Directions: Which lines of the data contain the string "white"? Copy every one.

Data provided Block Start

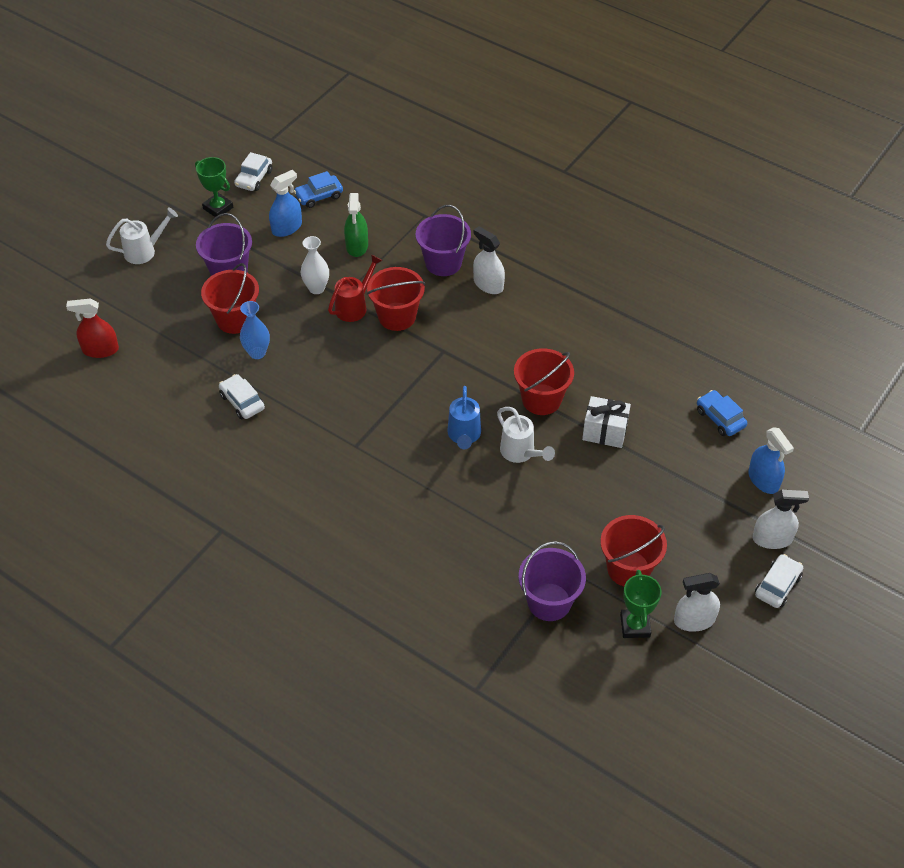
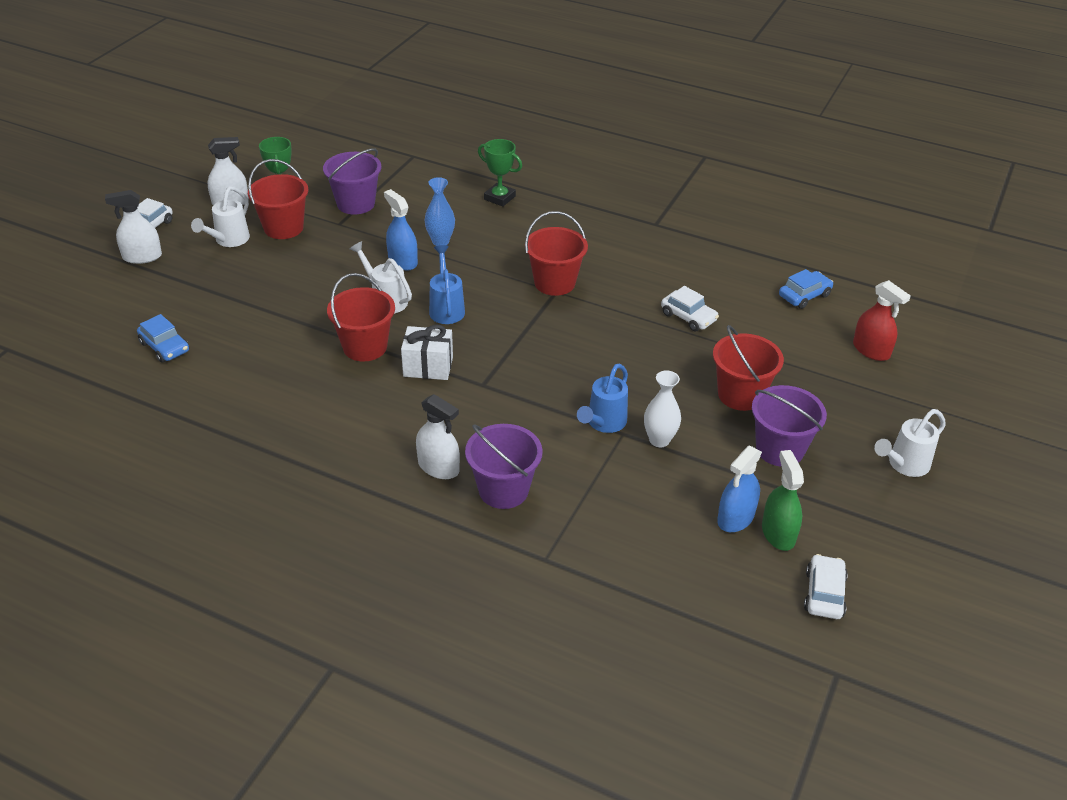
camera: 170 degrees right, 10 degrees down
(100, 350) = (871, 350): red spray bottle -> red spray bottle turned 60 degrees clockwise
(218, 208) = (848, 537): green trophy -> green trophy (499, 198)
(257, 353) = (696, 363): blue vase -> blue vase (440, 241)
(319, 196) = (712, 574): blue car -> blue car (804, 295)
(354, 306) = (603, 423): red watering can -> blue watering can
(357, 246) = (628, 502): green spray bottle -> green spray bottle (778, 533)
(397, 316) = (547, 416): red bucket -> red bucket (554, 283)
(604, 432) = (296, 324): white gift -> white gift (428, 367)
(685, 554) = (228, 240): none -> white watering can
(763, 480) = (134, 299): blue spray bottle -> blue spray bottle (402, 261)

Data provided Block End

Your response:
(604, 432) = (296, 324): white gift -> white gift (428, 367)
(685, 554) = (228, 240): none -> white watering can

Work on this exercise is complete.